__Required work__.
Every line of the material that holds "semicircle" should be counted; give the number and nothing more.

__Given records__.
+--

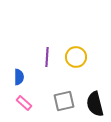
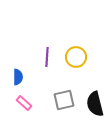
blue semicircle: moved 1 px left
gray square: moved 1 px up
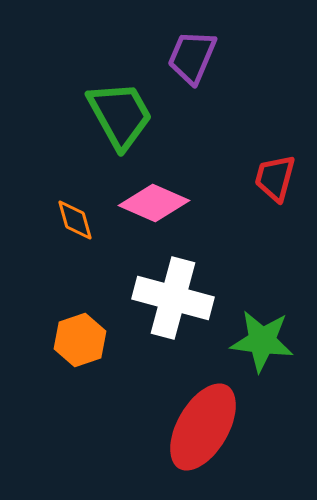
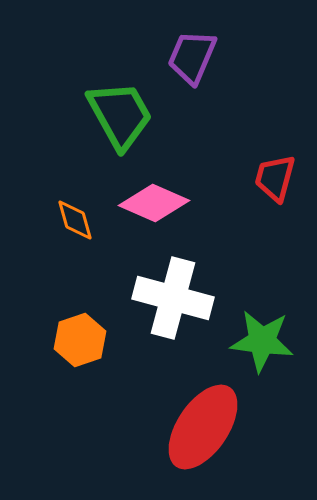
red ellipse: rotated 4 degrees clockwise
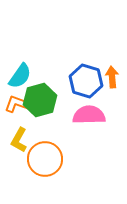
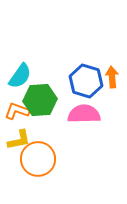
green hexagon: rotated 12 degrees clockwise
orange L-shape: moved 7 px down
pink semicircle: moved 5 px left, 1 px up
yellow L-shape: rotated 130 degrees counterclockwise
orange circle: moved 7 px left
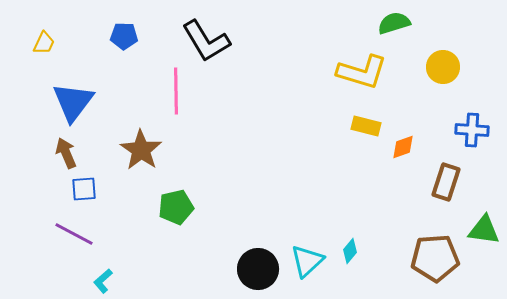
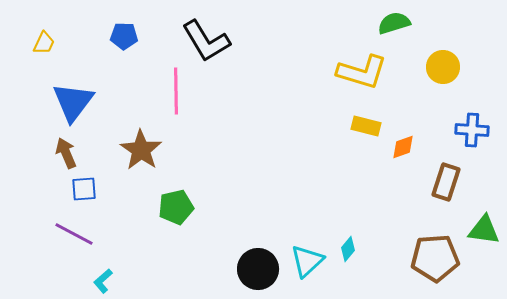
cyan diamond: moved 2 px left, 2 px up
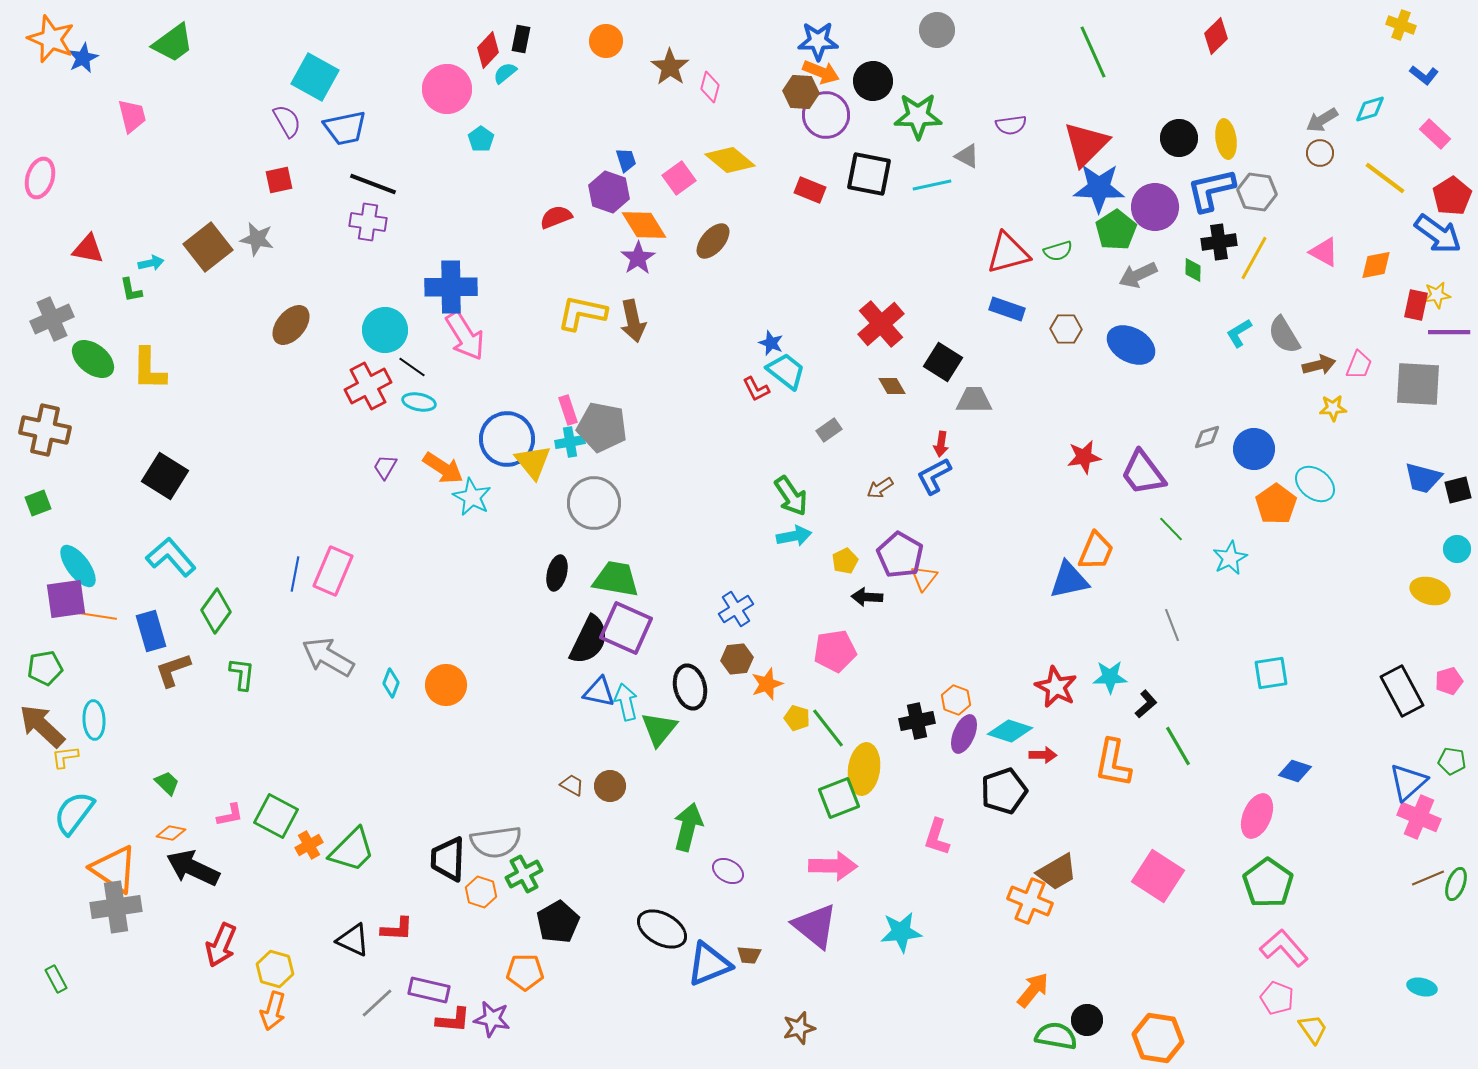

+--

__Your solution__.
2